◆ Task brief: Write out, without any change, the lines in the material below that run from the line with "camera: 25 degrees right, 5 degrees up" through the line with "(622, 209) = (939, 278): orange", both included.

=== Given records ===

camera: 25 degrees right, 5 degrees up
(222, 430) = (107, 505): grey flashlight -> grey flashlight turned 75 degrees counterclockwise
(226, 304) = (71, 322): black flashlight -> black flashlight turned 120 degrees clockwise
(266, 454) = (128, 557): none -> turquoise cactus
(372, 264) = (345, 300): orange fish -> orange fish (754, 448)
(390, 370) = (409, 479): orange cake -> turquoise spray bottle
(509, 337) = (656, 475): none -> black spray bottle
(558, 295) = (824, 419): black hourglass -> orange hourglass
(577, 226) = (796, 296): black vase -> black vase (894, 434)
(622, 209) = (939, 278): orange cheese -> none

===
=== Given records ===

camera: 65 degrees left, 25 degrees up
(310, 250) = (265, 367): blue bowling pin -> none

===

◆ Response for this exercise:
camera: 25 degrees right, 5 degrees up
(222, 430) = (107, 505): grey flashlight -> grey flashlight turned 75 degrees counterclockwise
(226, 304) = (71, 322): black flashlight -> black flashlight turned 120 degrees clockwise
(266, 454) = (128, 557): none -> turquoise cactus
(372, 264) = (345, 300): orange fish -> orange fish (754, 448)
(390, 370) = (409, 479): orange cake -> turquoise spray bottle
(509, 337) = (656, 475): none -> black spray bottle
(558, 295) = (824, 419): black hourglass -> orange hourglass
(577, 226) = (796, 296): black vase -> black vase (894, 434)
(622, 209) = (939, 278): orange cheese -> none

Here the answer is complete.